ASSIGNED TASK:
Output exactly the first line of the listing and each line after it, through the line that contains "The second view lost the RUSSET"; add nothing else.

DATA SUPPLIED:

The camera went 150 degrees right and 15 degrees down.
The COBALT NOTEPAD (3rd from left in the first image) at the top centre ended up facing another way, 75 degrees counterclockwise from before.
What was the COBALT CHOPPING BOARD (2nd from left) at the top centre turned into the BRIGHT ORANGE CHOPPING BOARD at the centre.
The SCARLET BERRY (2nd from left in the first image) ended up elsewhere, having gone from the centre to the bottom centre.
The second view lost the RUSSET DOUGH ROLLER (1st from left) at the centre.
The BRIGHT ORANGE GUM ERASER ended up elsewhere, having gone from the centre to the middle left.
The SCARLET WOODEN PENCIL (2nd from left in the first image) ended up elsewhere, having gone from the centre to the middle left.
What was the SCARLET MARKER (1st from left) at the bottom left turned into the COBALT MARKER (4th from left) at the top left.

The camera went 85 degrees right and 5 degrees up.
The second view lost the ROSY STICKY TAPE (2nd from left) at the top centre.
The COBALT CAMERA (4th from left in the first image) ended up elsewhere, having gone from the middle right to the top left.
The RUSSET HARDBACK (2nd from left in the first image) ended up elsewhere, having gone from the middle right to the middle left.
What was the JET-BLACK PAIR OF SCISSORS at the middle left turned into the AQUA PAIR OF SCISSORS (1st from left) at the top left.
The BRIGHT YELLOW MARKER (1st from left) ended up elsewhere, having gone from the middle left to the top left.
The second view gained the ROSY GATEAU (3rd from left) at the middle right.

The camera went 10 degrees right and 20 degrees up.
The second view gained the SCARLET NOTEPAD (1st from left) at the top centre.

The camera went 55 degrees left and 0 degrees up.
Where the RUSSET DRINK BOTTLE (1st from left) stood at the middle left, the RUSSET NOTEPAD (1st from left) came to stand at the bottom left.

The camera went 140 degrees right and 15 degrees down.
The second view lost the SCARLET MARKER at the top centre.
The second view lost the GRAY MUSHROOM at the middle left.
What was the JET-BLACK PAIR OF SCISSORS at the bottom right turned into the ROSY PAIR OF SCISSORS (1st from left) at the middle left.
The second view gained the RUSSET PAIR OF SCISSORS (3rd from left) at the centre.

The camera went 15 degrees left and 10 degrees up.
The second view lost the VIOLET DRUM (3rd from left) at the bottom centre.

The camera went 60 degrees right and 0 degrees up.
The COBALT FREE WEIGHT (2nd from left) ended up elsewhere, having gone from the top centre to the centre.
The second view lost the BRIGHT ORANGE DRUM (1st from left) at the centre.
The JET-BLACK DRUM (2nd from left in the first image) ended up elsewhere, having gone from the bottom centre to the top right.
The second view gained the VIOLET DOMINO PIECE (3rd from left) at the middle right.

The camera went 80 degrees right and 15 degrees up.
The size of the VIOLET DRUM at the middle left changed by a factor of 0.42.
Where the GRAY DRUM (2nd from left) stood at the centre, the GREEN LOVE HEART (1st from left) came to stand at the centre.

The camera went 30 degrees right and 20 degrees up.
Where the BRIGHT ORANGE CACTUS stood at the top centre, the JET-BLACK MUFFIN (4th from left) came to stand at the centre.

ANSWER BELOW:
The camera went 150 degrees right and 15 degrees down.
The COBALT NOTEPAD (3rd from left in the first image) at the top centre ended up facing another way, 75 degrees counterclockwise from before.
What was the COBALT CHOPPING BOARD (2nd from left) at the top centre turned into the BRIGHT ORANGE CHOPPING BOARD at the centre.
The SCARLET BERRY (2nd from left in the first image) ended up elsewhere, having gone from the centre to the bottom centre.
The second view lost the RUSSET DOUGH ROLLER (1st from left) at the centre.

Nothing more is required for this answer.